Given records>
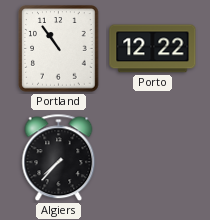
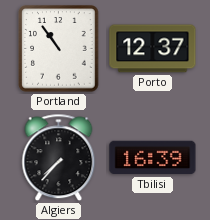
Porto: 12:22 -> 12:37
Tbilisi: none -> 16:39
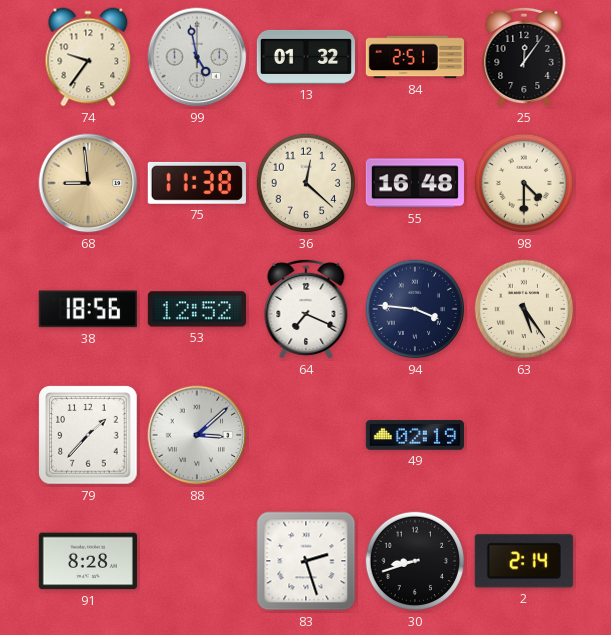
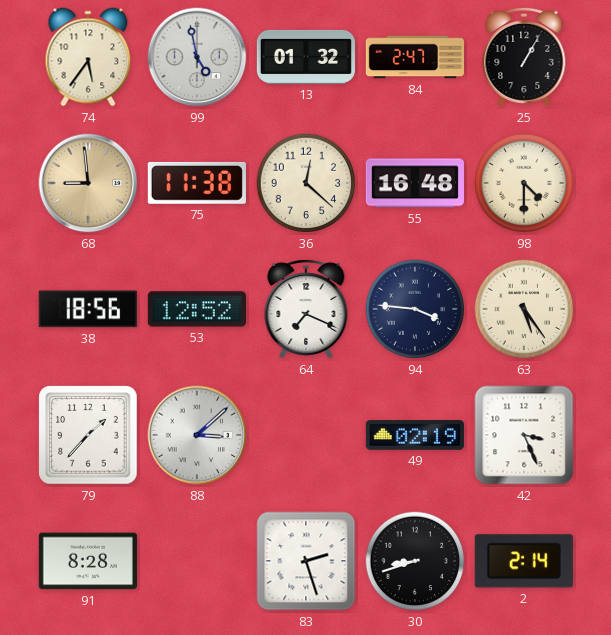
74: 9:36 -> 5:36
84: 2:51 -> 2:47
25: 12:06 -> 1:05
42: none -> 3:26
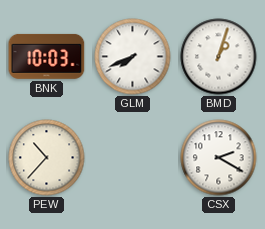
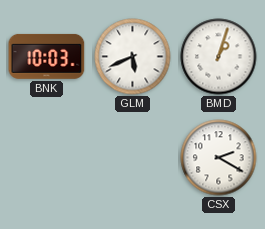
GLM: 7:41 -> 5:41
PEW: 10:37 -> none
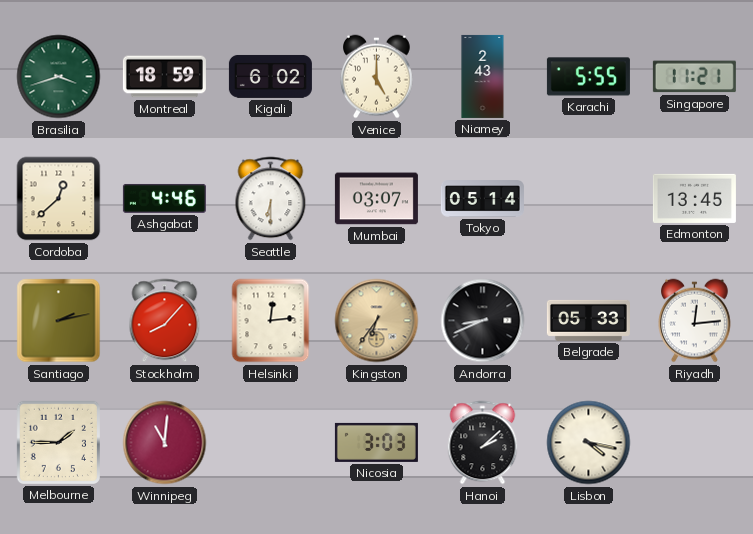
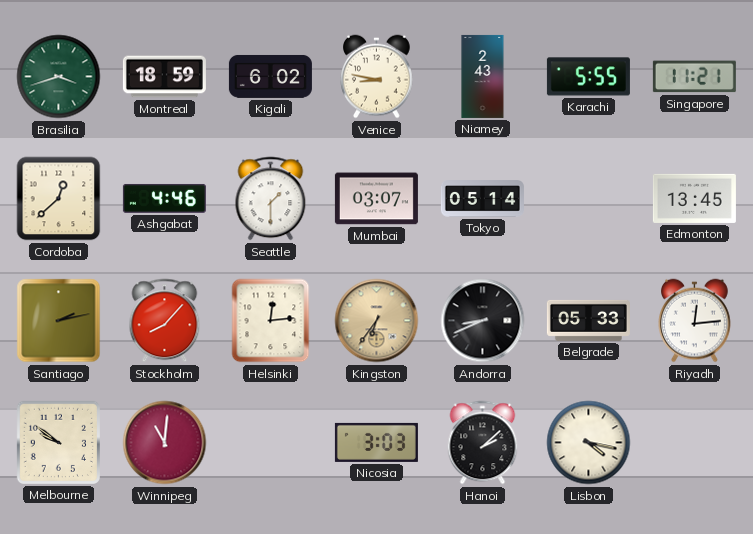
Venice: 5:00 -> 8:47
Seattle: 6:30 -> 1:30
Melbourne: 1:45 -> 9:51
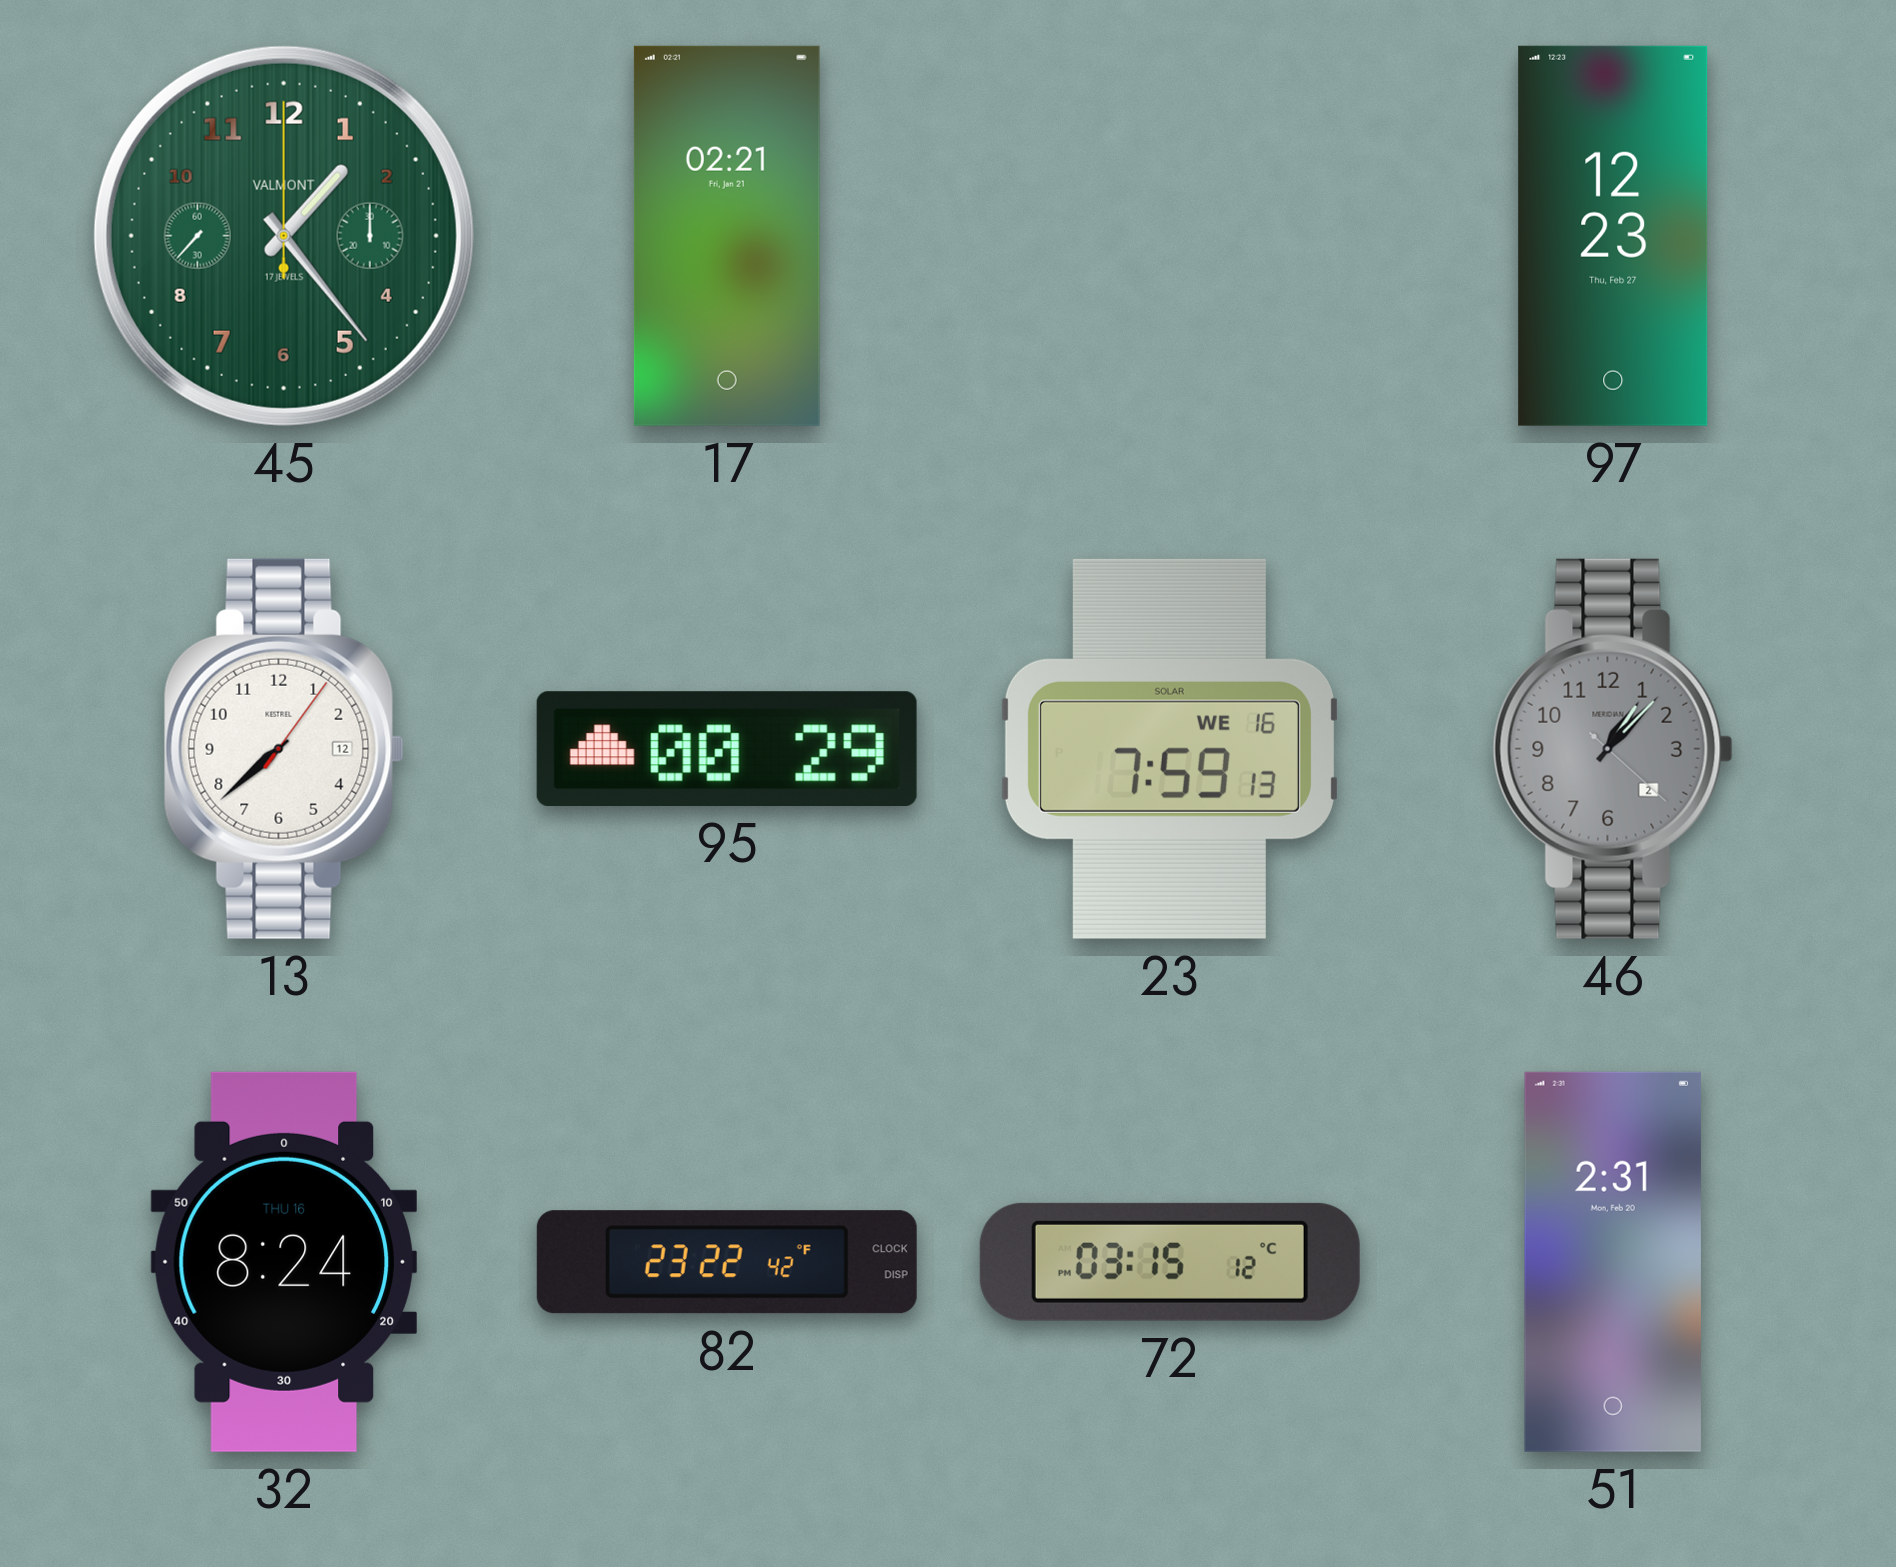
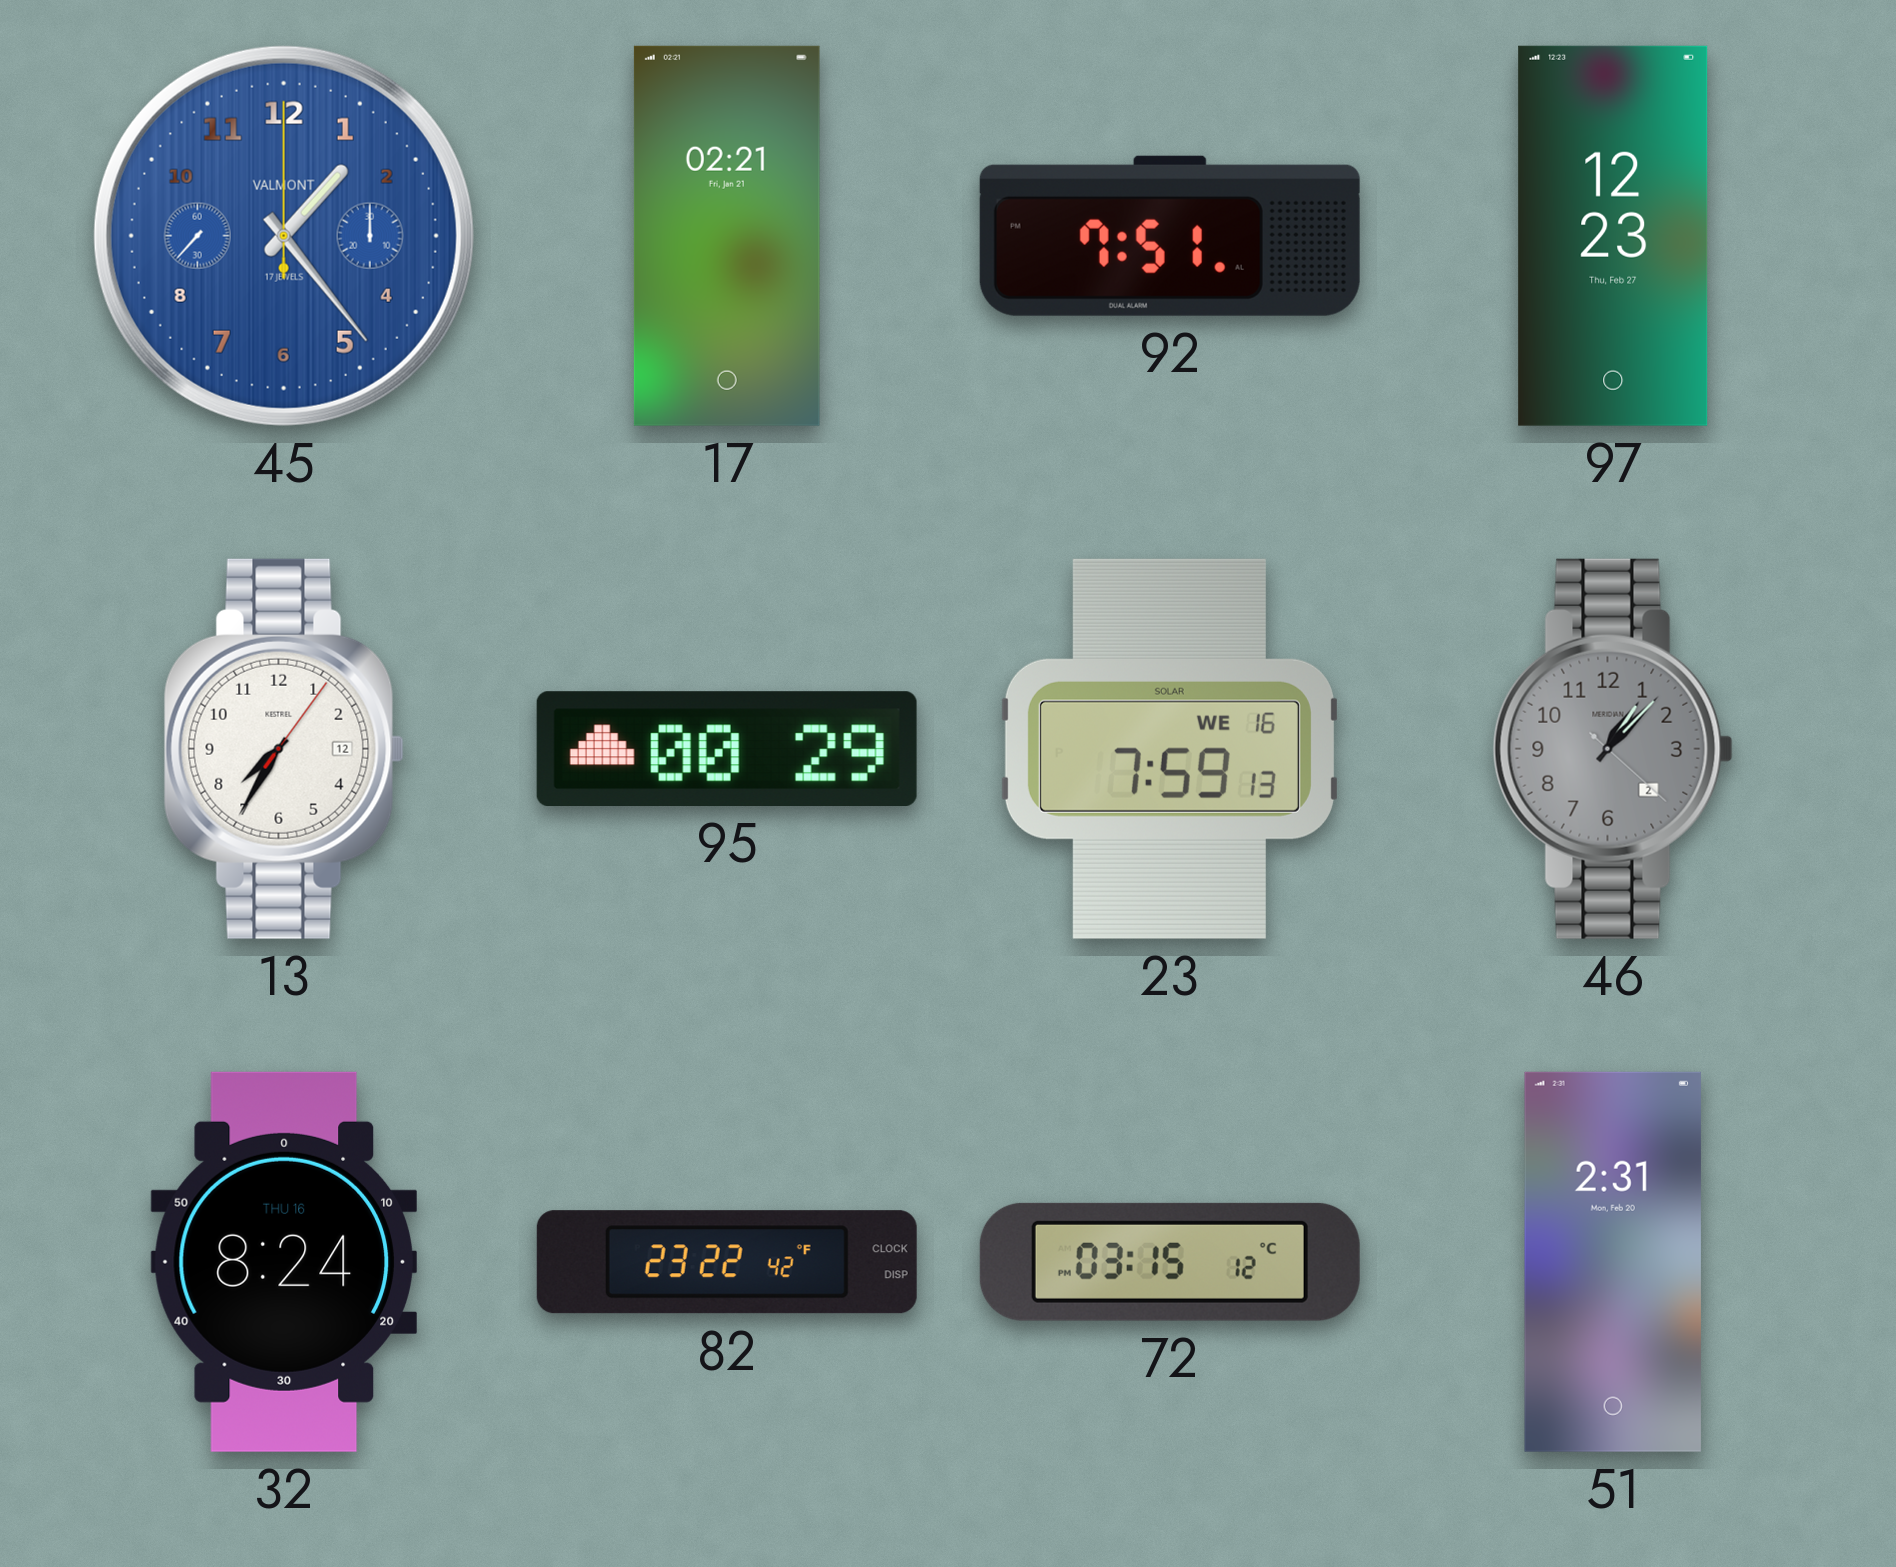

Written instruction>
Please rewrite the material with every "none" changed to "empty" and everything else kept the same. Omit the pictures from your answer.

Written response>
Porto: 12:22 -> 12:37
Tbilisi: empty -> 16:39
74: 9:36 -> 5:36
84: 2:51 -> 2:47
25: 12:06 -> 1:05
42: empty -> 3:26
GLM: 7:41 -> 5:41
PEW: 10:37 -> empty
Venice: 5:00 -> 8:47
Seattle: 6:30 -> 1:30
Melbourne: 1:45 -> 9:51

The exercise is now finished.